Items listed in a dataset
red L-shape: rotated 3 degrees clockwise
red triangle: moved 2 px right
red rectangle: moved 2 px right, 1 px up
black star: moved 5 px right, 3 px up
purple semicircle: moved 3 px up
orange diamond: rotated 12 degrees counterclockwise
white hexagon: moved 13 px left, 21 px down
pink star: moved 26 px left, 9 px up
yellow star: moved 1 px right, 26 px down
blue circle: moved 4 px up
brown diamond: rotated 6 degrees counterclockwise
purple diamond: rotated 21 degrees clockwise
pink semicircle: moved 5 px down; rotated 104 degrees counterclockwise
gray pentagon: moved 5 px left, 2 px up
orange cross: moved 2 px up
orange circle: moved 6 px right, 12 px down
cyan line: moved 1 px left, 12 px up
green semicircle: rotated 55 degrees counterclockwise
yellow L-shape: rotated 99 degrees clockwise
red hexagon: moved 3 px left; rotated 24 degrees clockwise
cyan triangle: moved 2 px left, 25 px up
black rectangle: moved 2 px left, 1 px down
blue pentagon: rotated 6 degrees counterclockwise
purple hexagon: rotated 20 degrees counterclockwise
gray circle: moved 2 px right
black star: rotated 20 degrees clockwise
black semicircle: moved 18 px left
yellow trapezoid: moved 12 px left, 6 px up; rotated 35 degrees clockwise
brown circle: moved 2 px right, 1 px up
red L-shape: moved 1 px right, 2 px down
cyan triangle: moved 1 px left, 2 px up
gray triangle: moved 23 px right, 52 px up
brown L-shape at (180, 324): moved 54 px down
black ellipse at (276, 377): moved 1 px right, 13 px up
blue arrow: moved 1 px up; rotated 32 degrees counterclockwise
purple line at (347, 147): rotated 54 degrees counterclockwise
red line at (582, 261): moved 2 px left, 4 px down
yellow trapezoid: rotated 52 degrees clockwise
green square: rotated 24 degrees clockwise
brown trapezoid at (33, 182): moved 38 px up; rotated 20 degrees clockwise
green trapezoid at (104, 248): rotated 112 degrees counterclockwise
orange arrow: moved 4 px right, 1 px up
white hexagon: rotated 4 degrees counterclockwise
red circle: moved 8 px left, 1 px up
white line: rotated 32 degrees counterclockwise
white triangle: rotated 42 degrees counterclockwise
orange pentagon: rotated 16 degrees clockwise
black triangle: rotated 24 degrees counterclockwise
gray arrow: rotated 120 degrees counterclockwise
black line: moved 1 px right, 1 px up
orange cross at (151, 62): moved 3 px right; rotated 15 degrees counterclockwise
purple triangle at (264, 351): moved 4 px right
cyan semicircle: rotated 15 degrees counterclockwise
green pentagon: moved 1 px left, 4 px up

§ ACTIVITY: Reproduce, please, every line of the records above without alteration.

§ RESPONSE:
red L-shape: rotated 3 degrees clockwise
red triangle: moved 2 px right
red rectangle: moved 2 px right, 1 px up
black star: moved 5 px right, 3 px up
purple semicircle: moved 3 px up
orange diamond: rotated 12 degrees counterclockwise
white hexagon: moved 13 px left, 21 px down
pink star: moved 26 px left, 9 px up
yellow star: moved 1 px right, 26 px down
blue circle: moved 4 px up
brown diamond: rotated 6 degrees counterclockwise
purple diamond: rotated 21 degrees clockwise
pink semicircle: moved 5 px down; rotated 104 degrees counterclockwise
gray pentagon: moved 5 px left, 2 px up
orange cross: moved 2 px up
orange circle: moved 6 px right, 12 px down
cyan line: moved 1 px left, 12 px up
green semicircle: rotated 55 degrees counterclockwise
yellow L-shape: rotated 99 degrees clockwise
red hexagon: moved 3 px left; rotated 24 degrees clockwise
cyan triangle: moved 2 px left, 25 px up
black rectangle: moved 2 px left, 1 px down
blue pentagon: rotated 6 degrees counterclockwise
purple hexagon: rotated 20 degrees counterclockwise
gray circle: moved 2 px right
black star: rotated 20 degrees clockwise
black semicircle: moved 18 px left
yellow trapezoid: moved 12 px left, 6 px up; rotated 35 degrees clockwise
brown circle: moved 2 px right, 1 px up
red L-shape: moved 1 px right, 2 px down
cyan triangle: moved 1 px left, 2 px up
gray triangle: moved 23 px right, 52 px up
brown L-shape at (180, 324): moved 54 px down
black ellipse at (276, 377): moved 1 px right, 13 px up
blue arrow: moved 1 px up; rotated 32 degrees counterclockwise
purple line at (347, 147): rotated 54 degrees counterclockwise
red line at (582, 261): moved 2 px left, 4 px down
yellow trapezoid: rotated 52 degrees clockwise
green square: rotated 24 degrees clockwise
brown trapezoid at (33, 182): moved 38 px up; rotated 20 degrees clockwise
green trapezoid at (104, 248): rotated 112 degrees counterclockwise
orange arrow: moved 4 px right, 1 px up
white hexagon: rotated 4 degrees counterclockwise
red circle: moved 8 px left, 1 px up
white line: rotated 32 degrees counterclockwise
white triangle: rotated 42 degrees counterclockwise
orange pentagon: rotated 16 degrees clockwise
black triangle: rotated 24 degrees counterclockwise
gray arrow: rotated 120 degrees counterclockwise
black line: moved 1 px right, 1 px up
orange cross at (151, 62): moved 3 px right; rotated 15 degrees counterclockwise
purple triangle at (264, 351): moved 4 px right
cyan semicircle: rotated 15 degrees counterclockwise
green pentagon: moved 1 px left, 4 px up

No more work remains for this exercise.